Directions.
Using the records below, write out again exactly the lines that begin at the line containing "(661, 203) = (572, 350): green" and end at the line containing "(107, 231) = (166, 376): purple", and no other lines.

Material shown.
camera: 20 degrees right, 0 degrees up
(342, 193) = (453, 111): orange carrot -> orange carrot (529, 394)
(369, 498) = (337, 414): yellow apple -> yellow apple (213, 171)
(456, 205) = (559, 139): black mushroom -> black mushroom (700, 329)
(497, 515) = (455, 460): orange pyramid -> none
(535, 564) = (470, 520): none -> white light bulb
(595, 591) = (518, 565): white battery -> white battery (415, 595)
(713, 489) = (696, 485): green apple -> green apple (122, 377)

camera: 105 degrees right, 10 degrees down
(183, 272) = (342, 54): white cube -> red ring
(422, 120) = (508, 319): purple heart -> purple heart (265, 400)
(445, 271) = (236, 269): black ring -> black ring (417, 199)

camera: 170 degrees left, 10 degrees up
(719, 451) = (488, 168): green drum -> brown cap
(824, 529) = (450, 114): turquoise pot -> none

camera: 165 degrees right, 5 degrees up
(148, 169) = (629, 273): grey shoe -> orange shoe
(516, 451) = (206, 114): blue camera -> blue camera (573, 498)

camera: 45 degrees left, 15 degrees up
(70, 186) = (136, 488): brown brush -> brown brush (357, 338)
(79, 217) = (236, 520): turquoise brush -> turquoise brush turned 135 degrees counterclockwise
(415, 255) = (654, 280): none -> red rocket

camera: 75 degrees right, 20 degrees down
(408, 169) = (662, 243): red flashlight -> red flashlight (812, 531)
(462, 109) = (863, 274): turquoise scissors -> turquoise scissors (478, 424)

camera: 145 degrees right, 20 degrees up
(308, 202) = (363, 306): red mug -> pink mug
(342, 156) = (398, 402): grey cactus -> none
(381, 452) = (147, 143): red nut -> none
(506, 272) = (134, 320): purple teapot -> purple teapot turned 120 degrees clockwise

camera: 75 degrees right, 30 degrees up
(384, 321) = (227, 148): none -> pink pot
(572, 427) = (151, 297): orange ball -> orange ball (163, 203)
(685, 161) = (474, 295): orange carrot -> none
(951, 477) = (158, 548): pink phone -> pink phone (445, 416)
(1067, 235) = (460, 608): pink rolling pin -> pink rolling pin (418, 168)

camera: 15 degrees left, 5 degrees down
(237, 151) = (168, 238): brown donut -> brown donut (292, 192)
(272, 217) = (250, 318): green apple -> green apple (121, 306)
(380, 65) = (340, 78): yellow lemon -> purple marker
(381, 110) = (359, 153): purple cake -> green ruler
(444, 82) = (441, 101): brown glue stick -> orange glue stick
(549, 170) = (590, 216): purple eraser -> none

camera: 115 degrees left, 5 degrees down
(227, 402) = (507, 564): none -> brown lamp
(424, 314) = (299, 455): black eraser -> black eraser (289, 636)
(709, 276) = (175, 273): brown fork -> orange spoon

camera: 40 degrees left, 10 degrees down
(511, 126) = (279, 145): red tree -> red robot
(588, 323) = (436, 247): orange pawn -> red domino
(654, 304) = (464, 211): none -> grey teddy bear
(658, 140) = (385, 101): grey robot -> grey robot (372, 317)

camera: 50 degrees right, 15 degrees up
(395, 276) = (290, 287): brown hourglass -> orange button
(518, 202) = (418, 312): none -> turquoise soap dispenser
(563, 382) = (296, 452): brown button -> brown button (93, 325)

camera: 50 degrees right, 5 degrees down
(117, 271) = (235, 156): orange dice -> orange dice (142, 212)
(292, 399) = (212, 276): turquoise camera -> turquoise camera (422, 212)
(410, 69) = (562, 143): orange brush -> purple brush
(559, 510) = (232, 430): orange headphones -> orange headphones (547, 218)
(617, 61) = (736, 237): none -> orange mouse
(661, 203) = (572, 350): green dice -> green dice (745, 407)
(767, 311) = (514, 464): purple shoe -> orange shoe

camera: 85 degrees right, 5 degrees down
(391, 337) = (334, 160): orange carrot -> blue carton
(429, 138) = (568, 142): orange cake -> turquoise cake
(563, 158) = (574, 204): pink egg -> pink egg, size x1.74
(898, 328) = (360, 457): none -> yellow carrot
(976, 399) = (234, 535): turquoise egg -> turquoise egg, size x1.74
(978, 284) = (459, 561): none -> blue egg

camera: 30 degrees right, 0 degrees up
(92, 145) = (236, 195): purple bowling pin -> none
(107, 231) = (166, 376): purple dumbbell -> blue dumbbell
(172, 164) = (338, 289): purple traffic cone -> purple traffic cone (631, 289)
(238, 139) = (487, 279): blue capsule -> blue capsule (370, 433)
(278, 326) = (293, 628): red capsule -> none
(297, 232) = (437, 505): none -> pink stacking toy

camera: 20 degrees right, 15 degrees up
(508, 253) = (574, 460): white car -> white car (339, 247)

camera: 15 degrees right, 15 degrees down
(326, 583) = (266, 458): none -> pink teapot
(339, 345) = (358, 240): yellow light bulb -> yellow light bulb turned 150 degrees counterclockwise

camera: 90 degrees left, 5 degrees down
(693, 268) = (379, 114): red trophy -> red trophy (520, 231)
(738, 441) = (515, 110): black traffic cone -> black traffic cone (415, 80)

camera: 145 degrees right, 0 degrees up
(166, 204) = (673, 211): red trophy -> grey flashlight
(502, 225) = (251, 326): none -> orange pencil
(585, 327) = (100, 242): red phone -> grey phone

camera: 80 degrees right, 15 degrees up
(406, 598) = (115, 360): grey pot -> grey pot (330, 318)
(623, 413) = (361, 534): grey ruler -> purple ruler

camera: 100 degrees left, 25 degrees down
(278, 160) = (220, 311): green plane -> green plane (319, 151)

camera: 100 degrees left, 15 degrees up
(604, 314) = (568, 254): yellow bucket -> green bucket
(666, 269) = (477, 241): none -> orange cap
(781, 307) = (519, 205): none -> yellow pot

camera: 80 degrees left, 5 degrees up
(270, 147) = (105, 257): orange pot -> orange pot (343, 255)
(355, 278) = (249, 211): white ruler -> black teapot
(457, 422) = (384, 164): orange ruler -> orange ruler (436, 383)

Result for this task.
(661, 203) = (572, 350): green dice -> green dice (745, 407)
(767, 311) = (514, 464): purple shoe -> orange shoe

camera: 85 degrees right, 5 degrees down
(391, 337) = (334, 160): orange carrot -> blue carton
(429, 138) = (568, 142): orange cake -> turquoise cake
(563, 158) = (574, 204): pink egg -> pink egg, size x1.74
(898, 328) = (360, 457): none -> yellow carrot
(976, 399) = (234, 535): turquoise egg -> turquoise egg, size x1.74
(978, 284) = (459, 561): none -> blue egg

camera: 30 degrees right, 0 degrees up
(92, 145) = (236, 195): purple bowling pin -> none
(107, 231) = (166, 376): purple dumbbell -> blue dumbbell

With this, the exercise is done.